_Entries shown_.
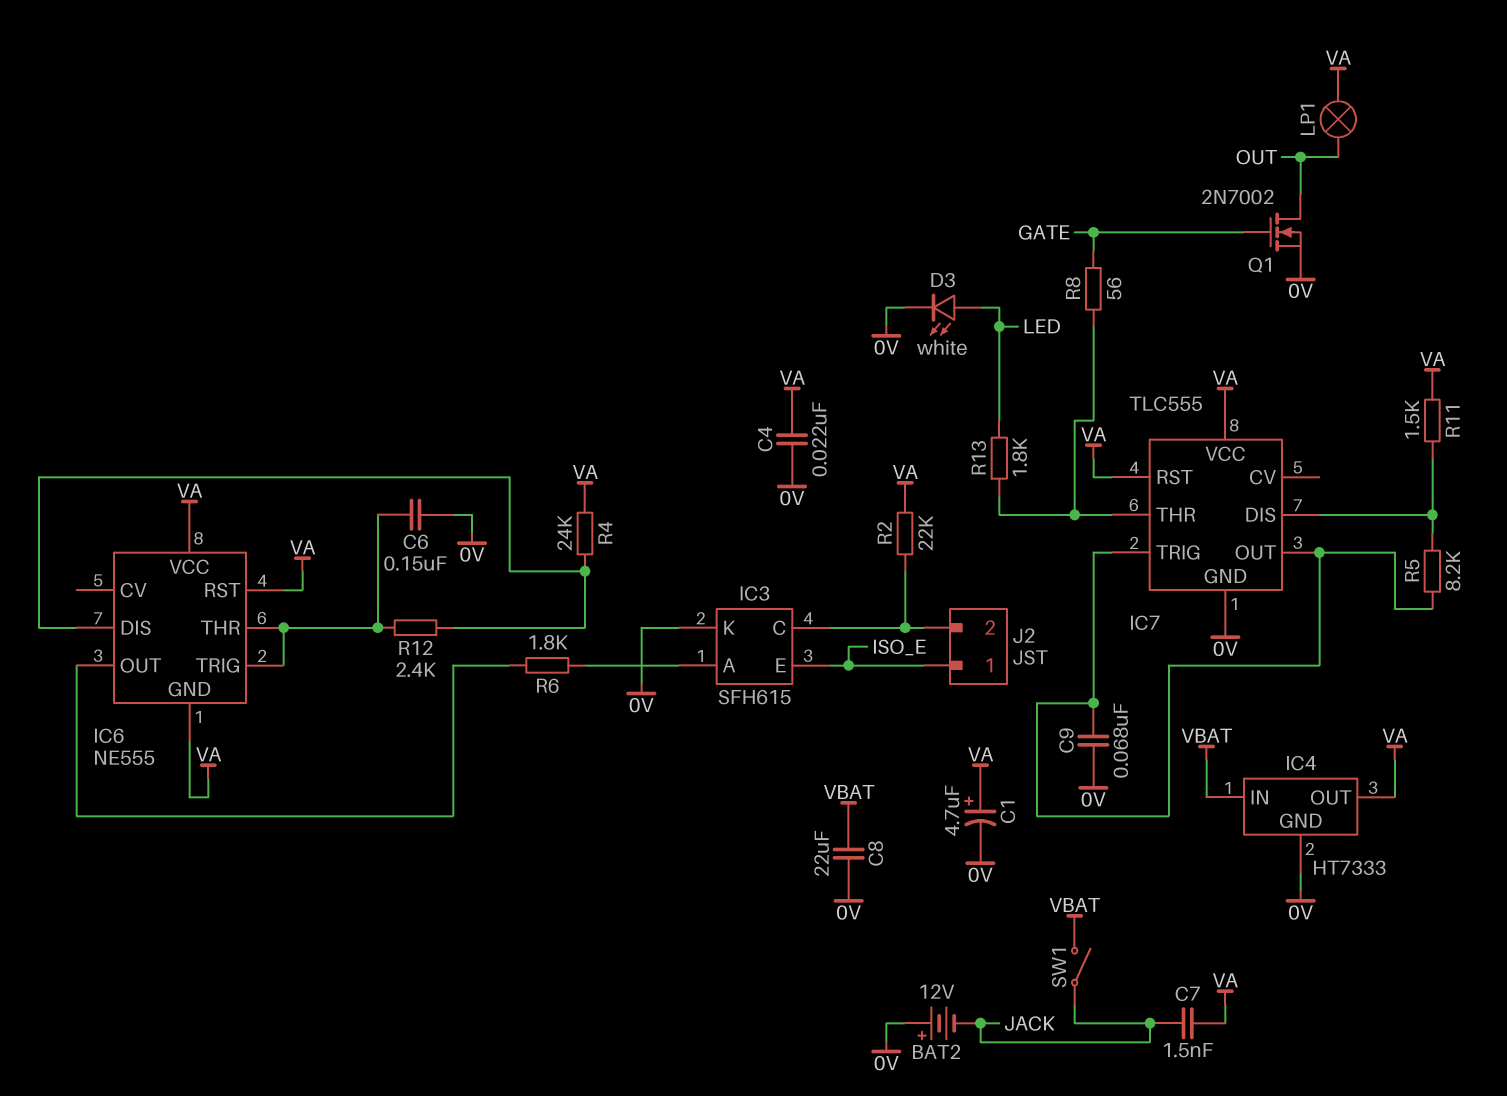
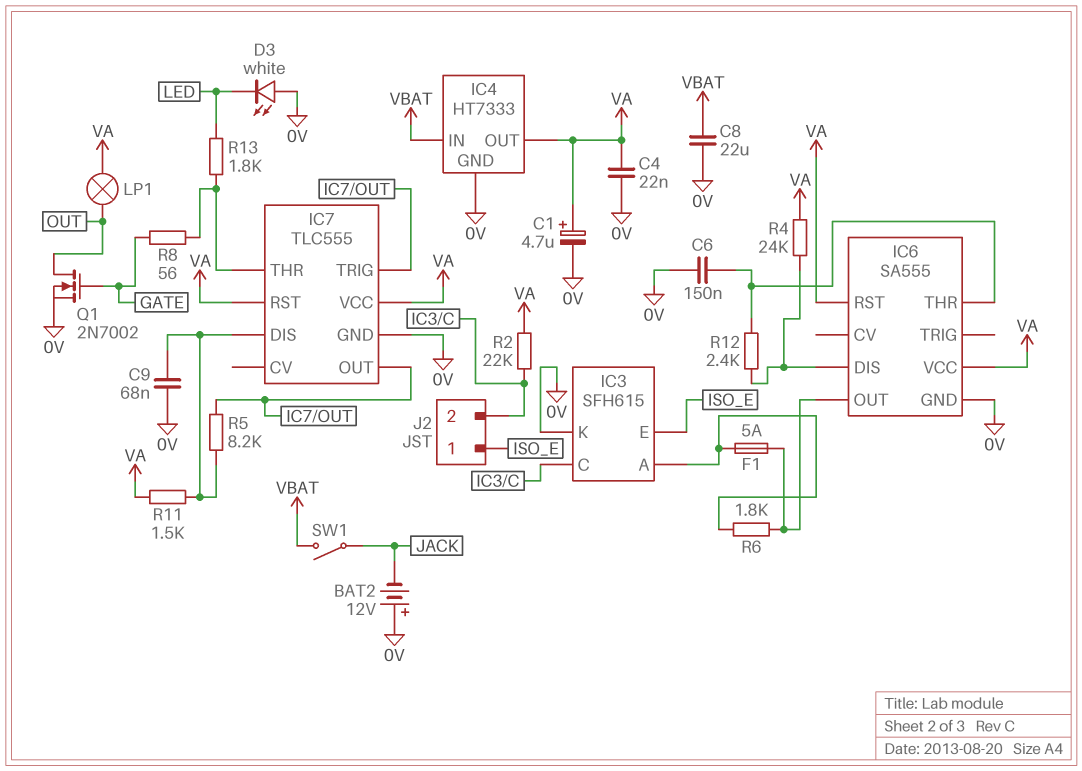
C7: 1.5nF (JACK, VA) -> none
C9: 68nF (0V, IC7/OUT) -> 68nF (0V, IC7/DIS)
D3: LED white (A LED, K 0V) -> LED white (A 0V, K LED)
F1: none -> 5A (IC3/A, IC6/OUT)
IC6: NE555 -> SA555
IC6 pin GND: VA -> 0V
IC6 pin TRIG: IC6/THR -> none

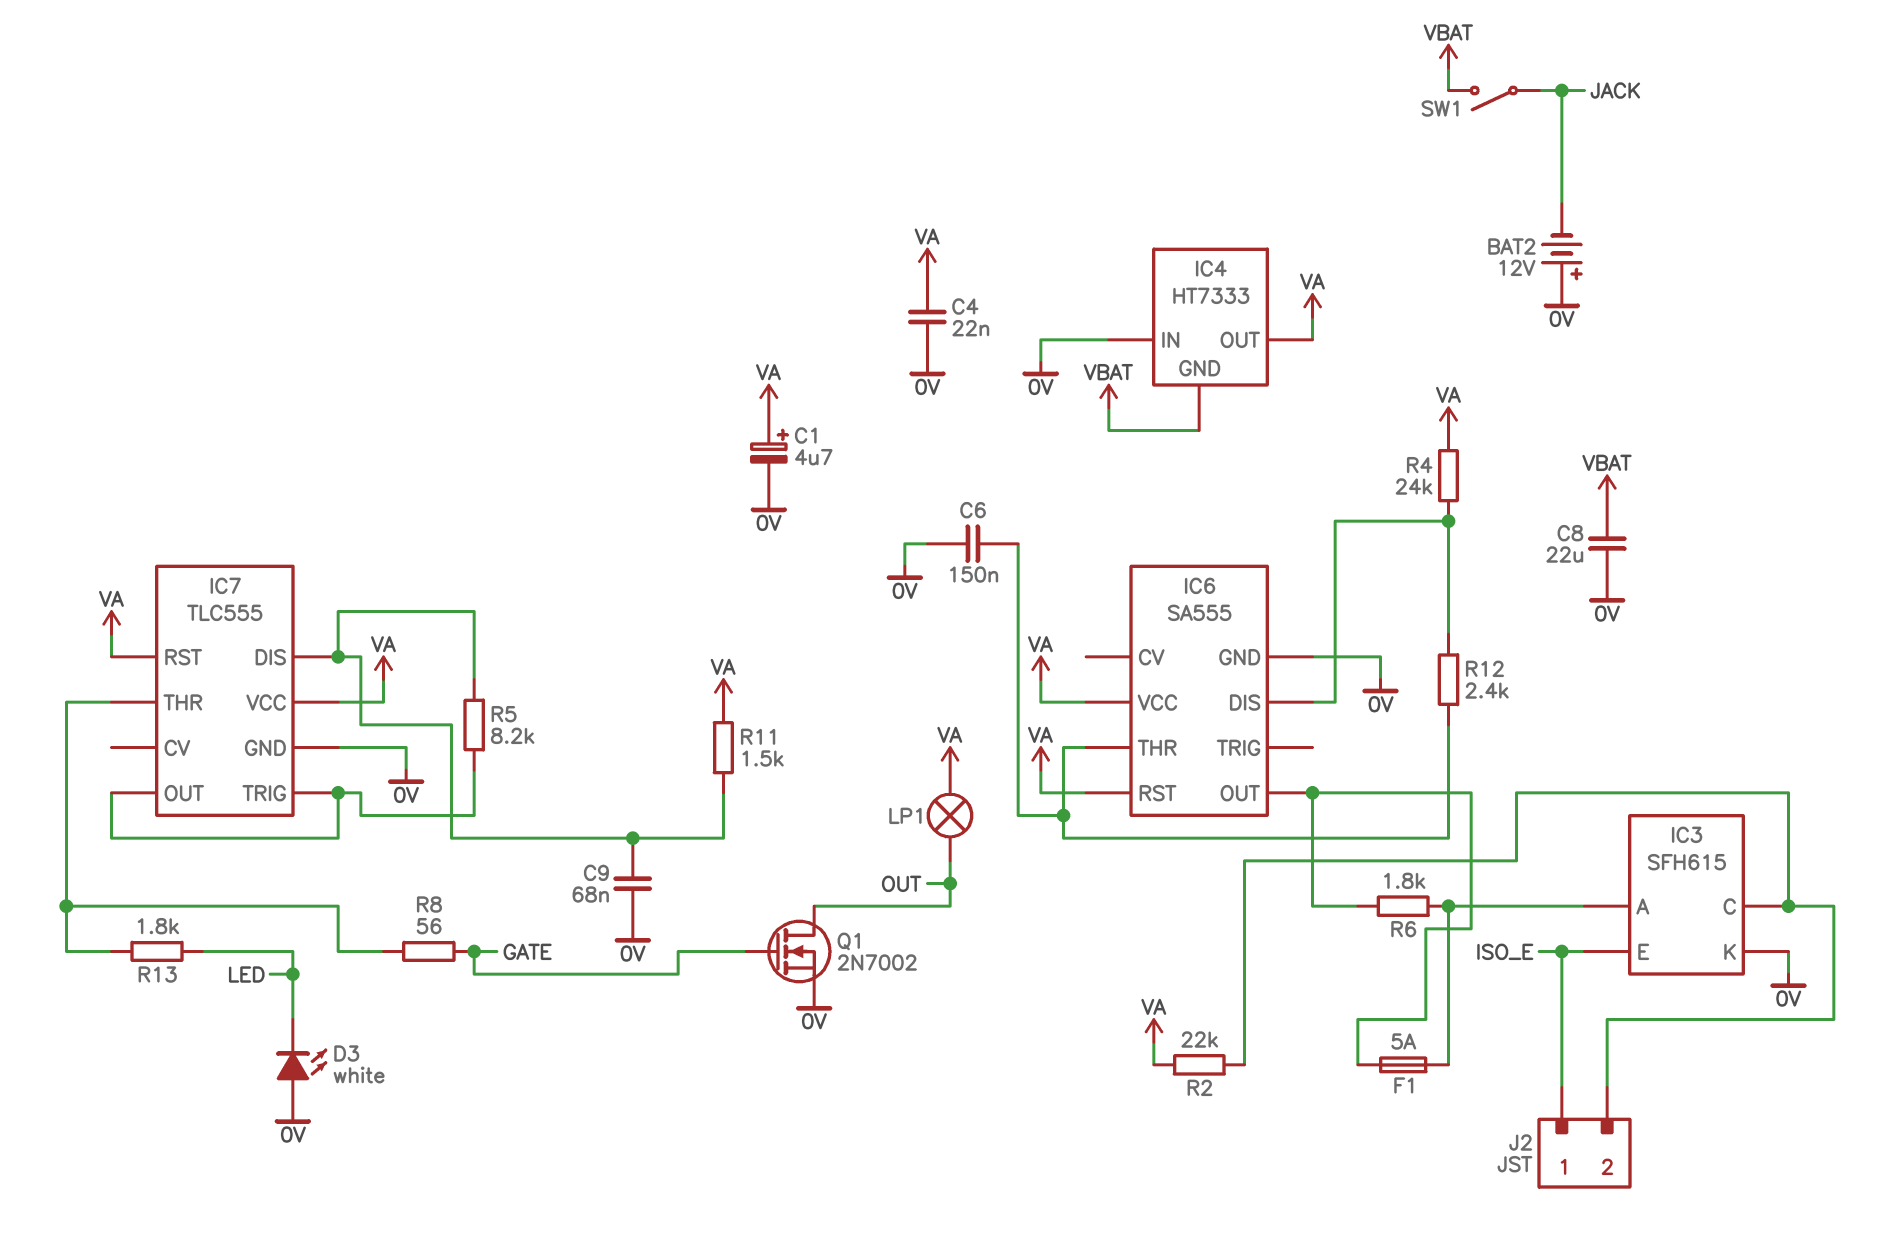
IC4 pin GND: 0V -> VBAT
IC4 pin IN: VBAT -> 0V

_Work item_. Skip every picture and transcribe the data above exactly.

_Exercise response_.
C7: 1.5nF (JACK, VA) -> none
C9: 68nF (0V, IC7/OUT) -> 68nF (0V, IC7/DIS)
D3: LED white (A LED, K 0V) -> LED white (A 0V, K LED)
F1: none -> 5A (IC3/A, IC6/OUT)
IC6: NE555 -> SA555
IC6 pin GND: VA -> 0V
IC6 pin TRIG: IC6/THR -> none

IC4 pin GND: 0V -> VBAT
IC4 pin IN: VBAT -> 0V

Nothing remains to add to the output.